▶ _YOUR TASK_
Once you find the line with "purple mouse: 10 -> 12" in the entries below, print it and each line after it up to and including the line with "turquoise goblet: 2 -> 7", exactly, without pictures.

▶ _INFORMATION SHOWN_
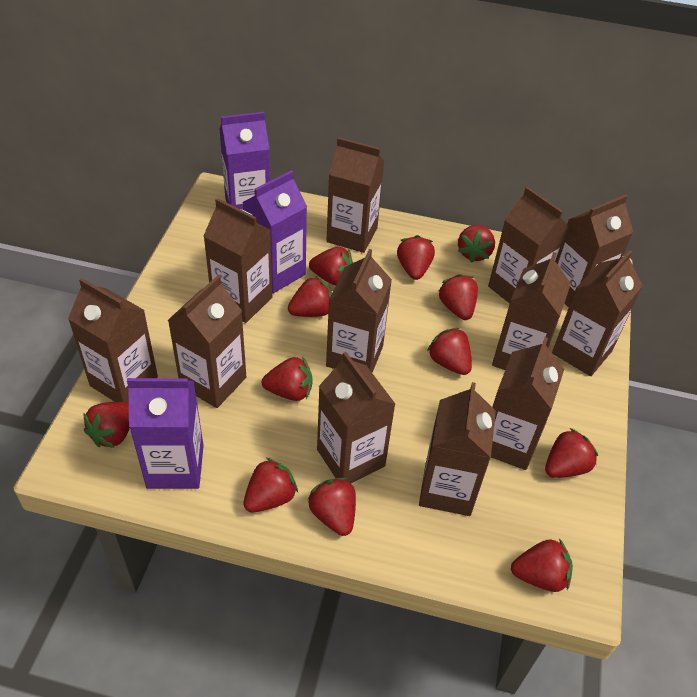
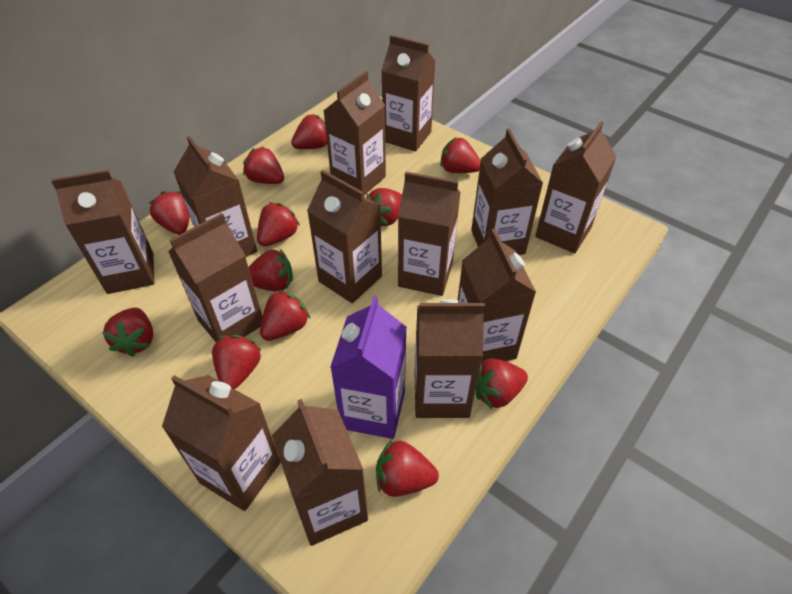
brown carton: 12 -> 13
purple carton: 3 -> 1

---

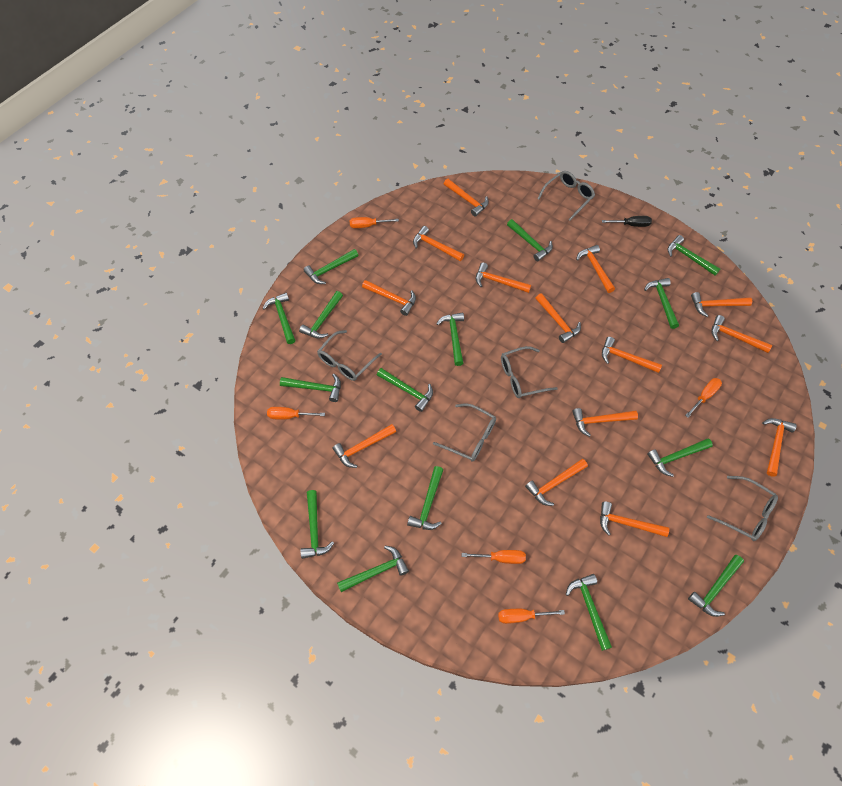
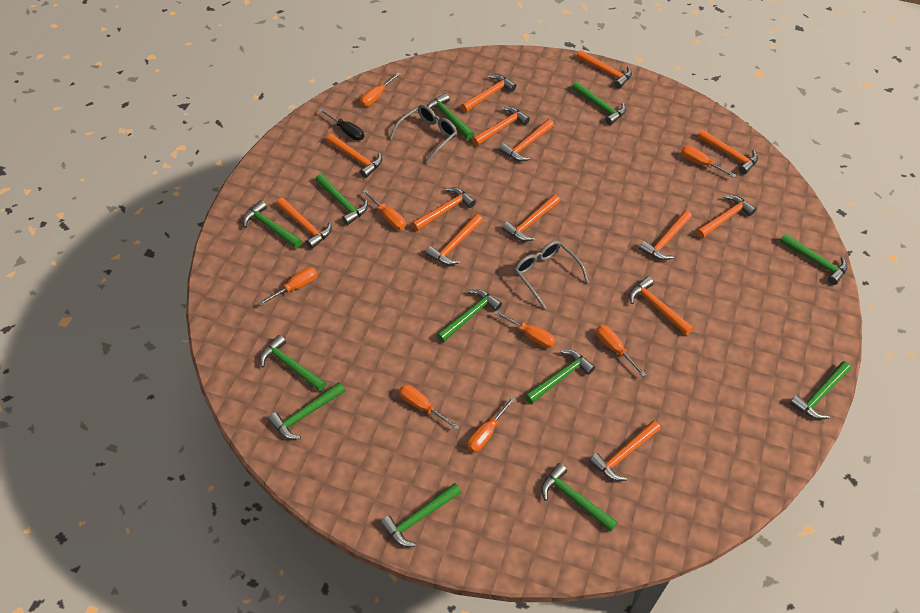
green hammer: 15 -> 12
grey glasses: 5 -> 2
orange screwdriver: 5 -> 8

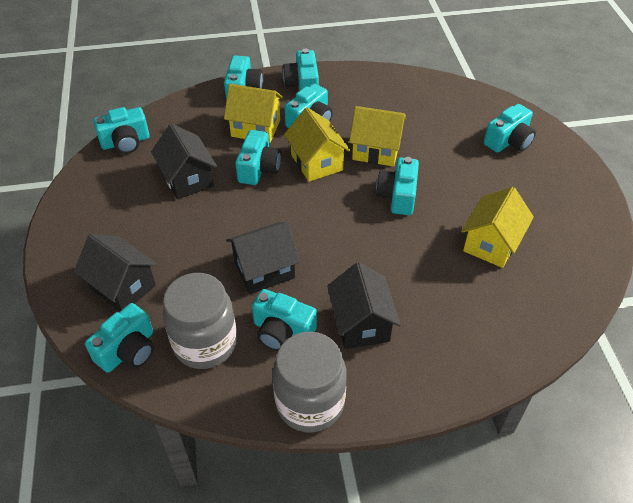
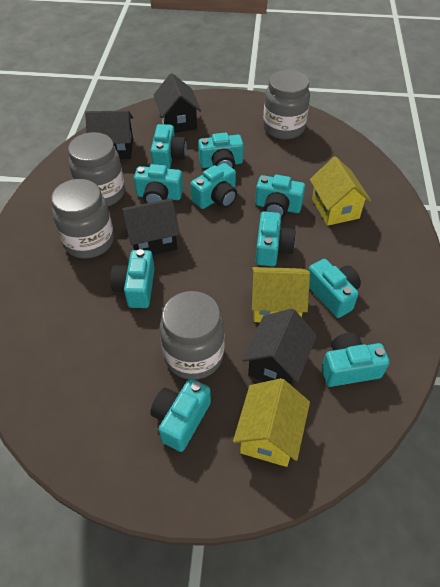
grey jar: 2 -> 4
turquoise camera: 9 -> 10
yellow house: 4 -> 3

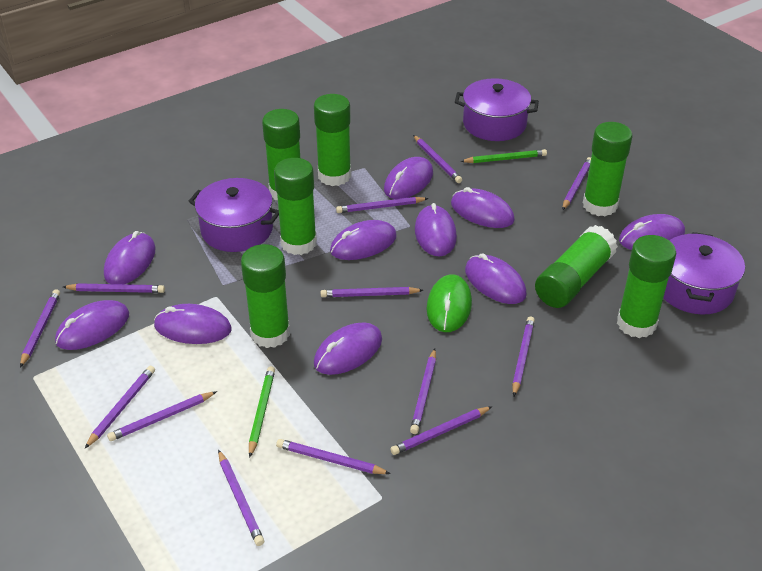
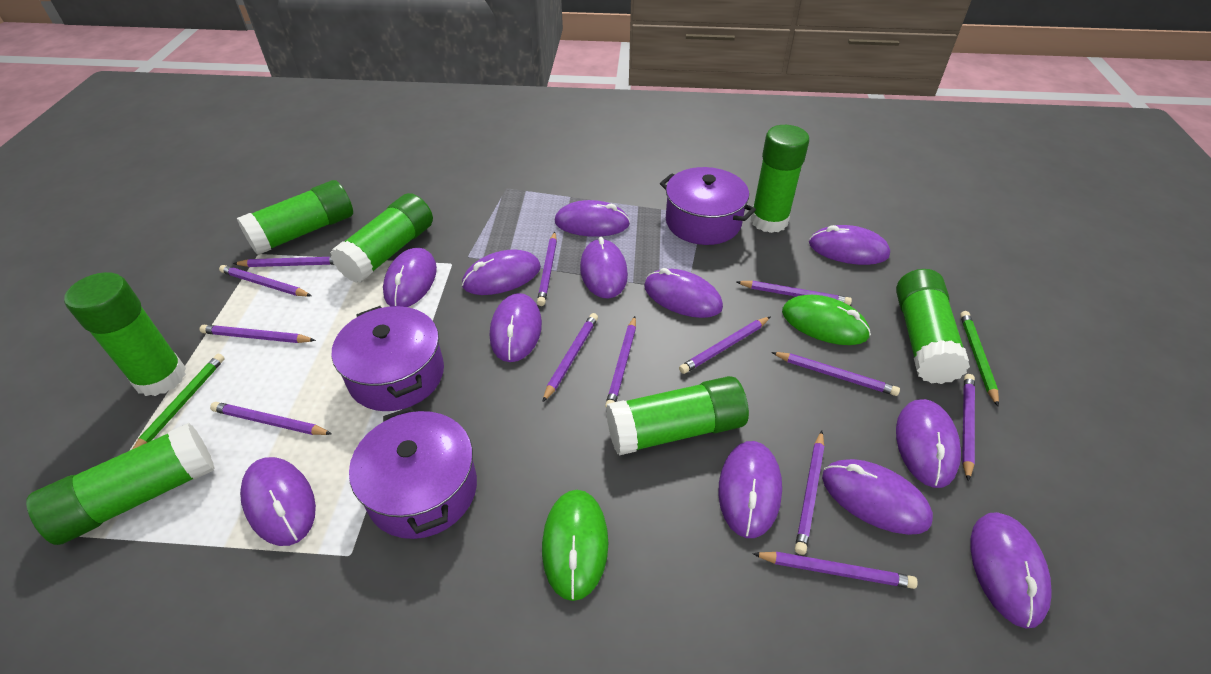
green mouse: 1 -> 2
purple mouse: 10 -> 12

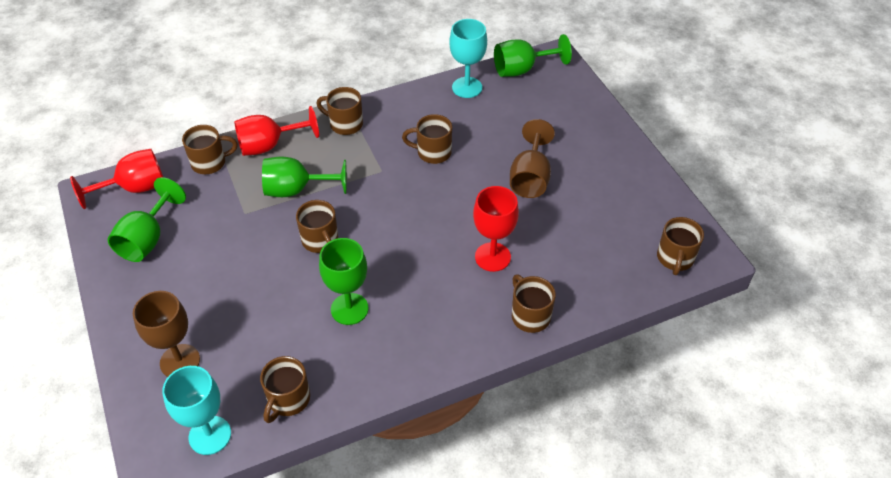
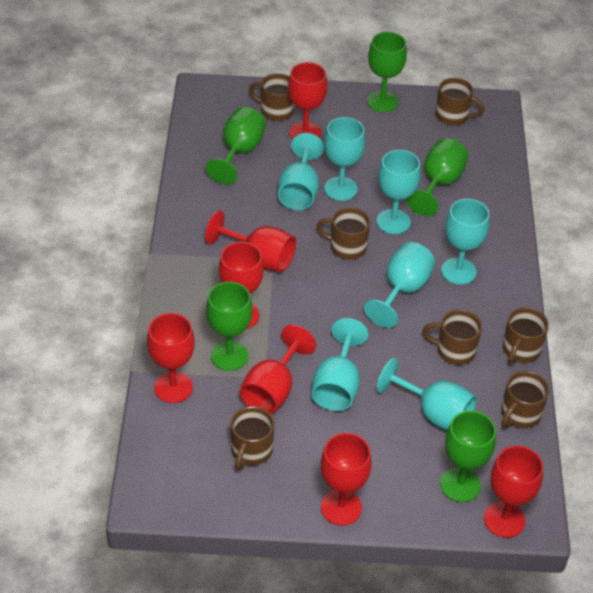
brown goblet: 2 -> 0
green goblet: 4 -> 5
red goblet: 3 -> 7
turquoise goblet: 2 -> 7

▶ _PROBLEM SOLUTION_
purple mouse: 10 -> 12

brown goblet: 2 -> 0
green goblet: 4 -> 5
red goblet: 3 -> 7
turquoise goblet: 2 -> 7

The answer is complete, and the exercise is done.